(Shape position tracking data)
-=-=-

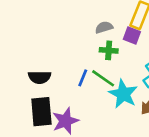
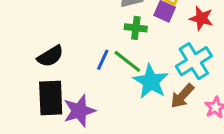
black semicircle: (39, 77) -> (50, 56), turned -35

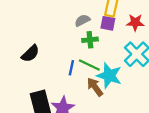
black semicircle: (50, 56) -> (30, 54), moved
brown arrow: (182, 96) -> (95, 87), moved, turned 114

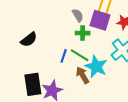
gray semicircle: (82, 20) -> (78, 15), turned 80
purple square: (108, 23) -> (100, 20), size x1.5

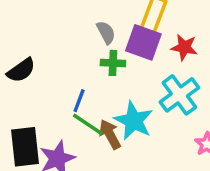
green line: (80, 55) -> (88, 124), moved

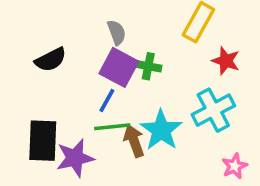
gray semicircle: (106, 32) -> (117, 32), moved
purple square: (143, 42) -> (119, 67), moved
green line: (88, 124) -> (112, 127), turned -48

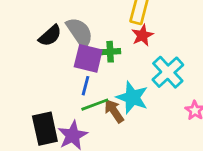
gray semicircle: (117, 32) -> (80, 32), size x1.6
black semicircle: (51, 60) -> (50, 36), moved
red star: (226, 61) -> (142, 35), moved, turned -30

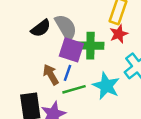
green cross: (110, 52) -> (90, 46), size x1.5
brown arrow: (114, 111) -> (51, 75), moved

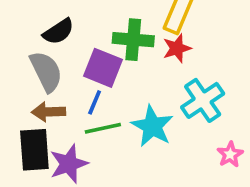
gray semicircle: (66, 27) -> (46, 71), moved
green cross: (90, 46) -> (133, 40), moved
brown arrow: (51, 75) -> (48, 112), moved, turned -66

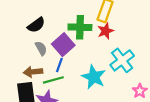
purple square: (103, 68) -> (63, 45), turned 30
gray semicircle: (46, 71) -> (41, 48), moved, size x0.6
green line: (103, 128) -> (53, 80), moved

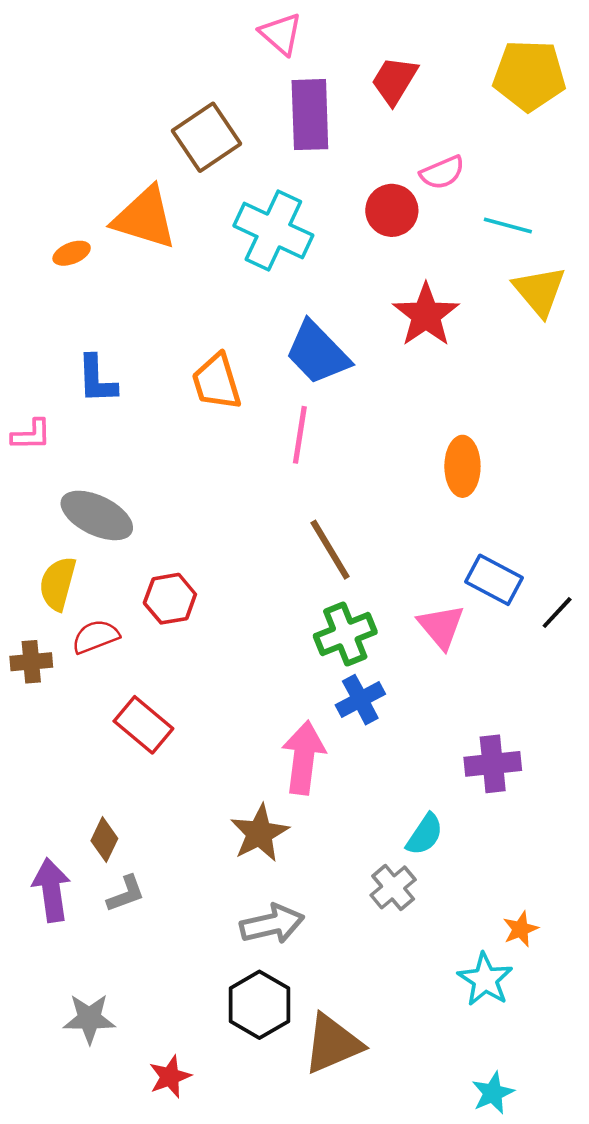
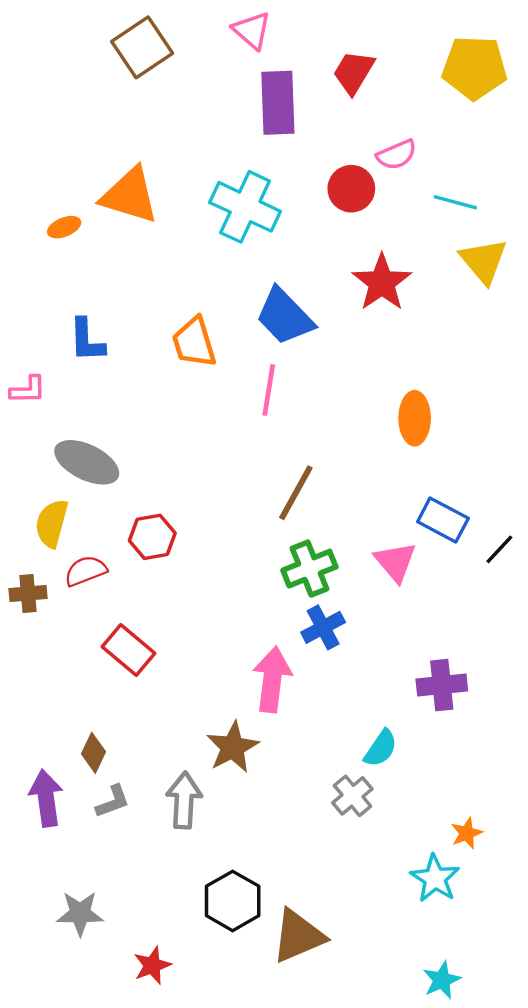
brown square: (207, 137) -> (142, 47), moved
brown line: (330, 550) -> (296, 493), turned 60
gray arrow: (272, 924) -> (184, 800), moved, turned -74

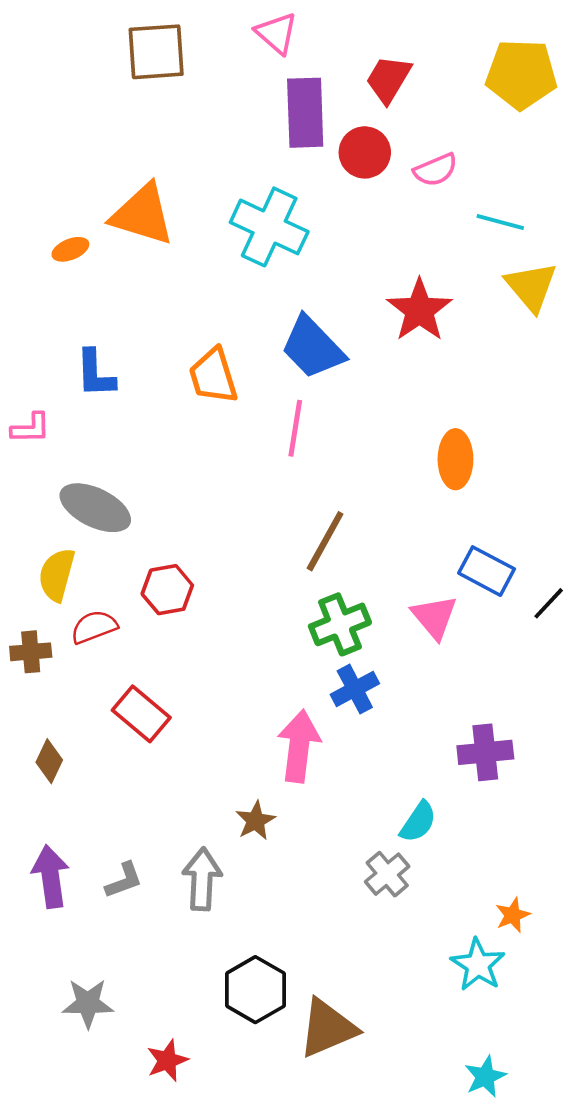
brown square: (142, 47) -> (156, 52), turned 30
red circle: (351, 189) -> (365, 152), moved
brown star: (233, 747) -> (255, 821), size x0.7
brown diamond: (94, 753) -> (49, 761), moved

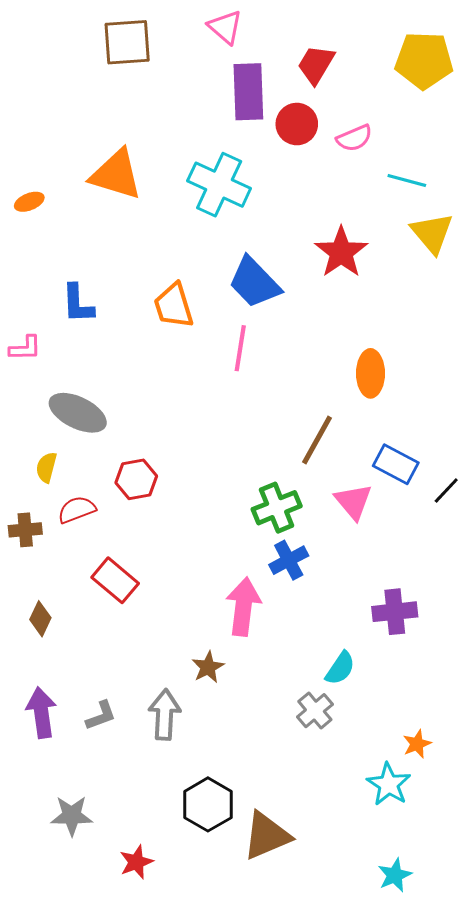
orange ellipse: (70, 249) -> (29, 202), moved
brown line: (325, 541) -> (317, 440), moved
yellow semicircle: (57, 575) -> (46, 467), size x0.7

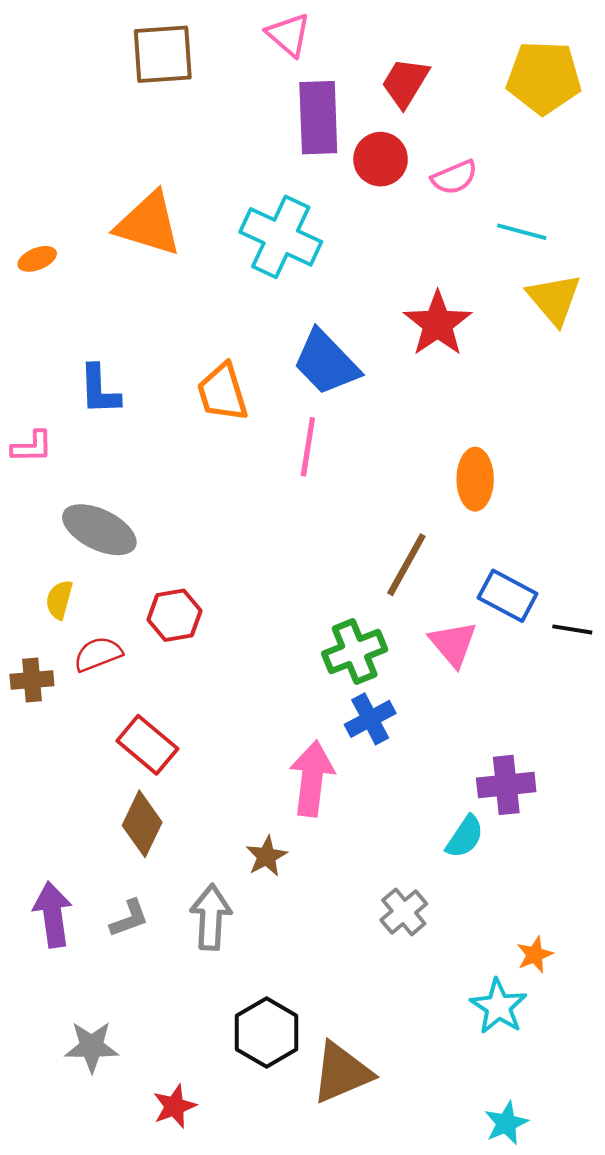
black line: (446, 490) -> (572, 629), turned 56
brown diamond: (40, 619) -> (142, 824), moved, size x1.4
cyan semicircle: (340, 668) -> (465, 837), moved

-=-=-

> **To-do item**: Each record needs to be reproduced exactly, and no image should be carried over.

> **Response for this exercise**:
black semicircle: (39, 77) -> (50, 56), turned -35

black semicircle: (50, 56) -> (30, 54), moved
brown arrow: (182, 96) -> (95, 87), moved, turned 114

gray semicircle: (82, 20) -> (78, 15), turned 80
purple square: (108, 23) -> (100, 20), size x1.5

green line: (80, 55) -> (88, 124), moved

gray semicircle: (106, 32) -> (117, 32), moved
purple square: (143, 42) -> (119, 67), moved
green line: (88, 124) -> (112, 127), turned -48

gray semicircle: (117, 32) -> (80, 32), size x1.6
black semicircle: (51, 60) -> (50, 36), moved
red star: (226, 61) -> (142, 35), moved, turned -30

green cross: (110, 52) -> (90, 46), size x1.5
brown arrow: (114, 111) -> (51, 75), moved

gray semicircle: (66, 27) -> (46, 71), moved
green cross: (90, 46) -> (133, 40), moved
brown arrow: (51, 75) -> (48, 112), moved, turned -66

purple square: (103, 68) -> (63, 45), turned 30
gray semicircle: (46, 71) -> (41, 48), moved, size x0.6
green line: (103, 128) -> (53, 80), moved

brown square: (207, 137) -> (142, 47), moved
brown line: (330, 550) -> (296, 493), turned 60
gray arrow: (272, 924) -> (184, 800), moved, turned -74

brown square: (142, 47) -> (156, 52), turned 30
red circle: (351, 189) -> (365, 152), moved
brown star: (233, 747) -> (255, 821), size x0.7
brown diamond: (94, 753) -> (49, 761), moved

orange ellipse: (70, 249) -> (29, 202), moved
brown line: (325, 541) -> (317, 440), moved
yellow semicircle: (57, 575) -> (46, 467), size x0.7

black line: (446, 490) -> (572, 629), turned 56
brown diamond: (40, 619) -> (142, 824), moved, size x1.4
cyan semicircle: (340, 668) -> (465, 837), moved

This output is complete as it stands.